### PROMPT
Skipping any pictures, give all of the records below again exactly.

### MATERIAL FOR THE TASK
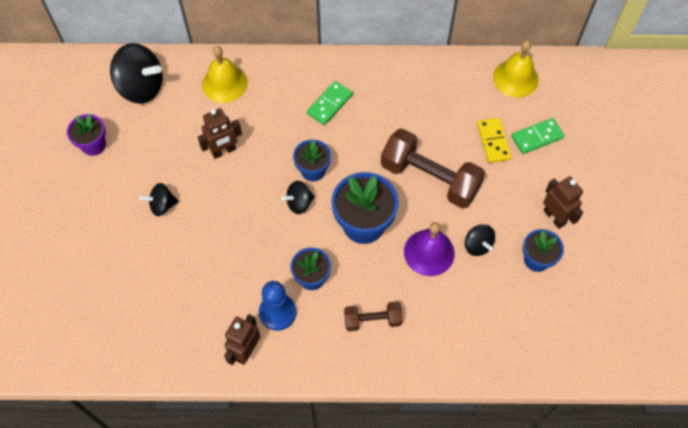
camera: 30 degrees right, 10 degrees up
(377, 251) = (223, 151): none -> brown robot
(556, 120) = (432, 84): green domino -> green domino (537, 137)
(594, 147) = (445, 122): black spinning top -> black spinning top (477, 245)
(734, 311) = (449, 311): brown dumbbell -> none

### TASK RESPONSE
camera: 30 degrees right, 10 degrees up
(377, 251) = (223, 151): none -> brown robot
(556, 120) = (432, 84): green domino -> green domino (537, 137)
(594, 147) = (445, 122): black spinning top -> black spinning top (477, 245)
(734, 311) = (449, 311): brown dumbbell -> none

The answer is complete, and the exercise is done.